:: What to do ::
Those lines of the records that contain "lelitu" are to be located and copied.

(Extracted data entries)

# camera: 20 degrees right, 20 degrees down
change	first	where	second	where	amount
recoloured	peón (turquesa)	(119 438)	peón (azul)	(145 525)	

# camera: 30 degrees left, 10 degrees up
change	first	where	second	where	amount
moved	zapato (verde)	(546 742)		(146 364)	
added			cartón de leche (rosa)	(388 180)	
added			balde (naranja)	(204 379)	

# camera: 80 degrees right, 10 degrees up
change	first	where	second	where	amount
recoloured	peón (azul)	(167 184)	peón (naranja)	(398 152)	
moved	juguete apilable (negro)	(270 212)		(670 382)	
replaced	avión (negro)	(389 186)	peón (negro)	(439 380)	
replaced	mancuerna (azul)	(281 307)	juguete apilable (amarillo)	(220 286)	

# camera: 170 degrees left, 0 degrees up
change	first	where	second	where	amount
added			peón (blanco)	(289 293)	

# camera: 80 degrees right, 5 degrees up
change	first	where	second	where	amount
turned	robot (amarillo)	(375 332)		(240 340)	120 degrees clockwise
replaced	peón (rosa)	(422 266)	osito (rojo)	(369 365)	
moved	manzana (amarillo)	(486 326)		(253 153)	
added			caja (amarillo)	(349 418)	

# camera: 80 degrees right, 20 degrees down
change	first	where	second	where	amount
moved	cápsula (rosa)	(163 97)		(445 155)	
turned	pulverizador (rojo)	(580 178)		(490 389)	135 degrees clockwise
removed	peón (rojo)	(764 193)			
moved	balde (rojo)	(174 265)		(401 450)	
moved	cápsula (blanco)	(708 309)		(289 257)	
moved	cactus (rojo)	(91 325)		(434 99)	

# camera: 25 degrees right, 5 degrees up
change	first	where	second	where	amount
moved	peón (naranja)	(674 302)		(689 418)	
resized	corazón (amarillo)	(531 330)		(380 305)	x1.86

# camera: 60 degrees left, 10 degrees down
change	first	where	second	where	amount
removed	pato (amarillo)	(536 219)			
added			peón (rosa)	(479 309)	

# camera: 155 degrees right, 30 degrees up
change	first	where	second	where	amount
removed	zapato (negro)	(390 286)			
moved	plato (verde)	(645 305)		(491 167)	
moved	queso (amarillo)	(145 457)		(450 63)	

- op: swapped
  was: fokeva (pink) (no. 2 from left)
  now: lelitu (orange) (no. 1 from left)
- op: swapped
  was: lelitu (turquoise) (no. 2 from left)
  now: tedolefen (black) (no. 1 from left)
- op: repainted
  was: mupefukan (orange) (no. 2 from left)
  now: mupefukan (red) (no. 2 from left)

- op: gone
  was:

:: Task output ::
  now: lelitu (orange) (no. 1 from left)
  was: lelitu (turquoise) (no. 2 from left)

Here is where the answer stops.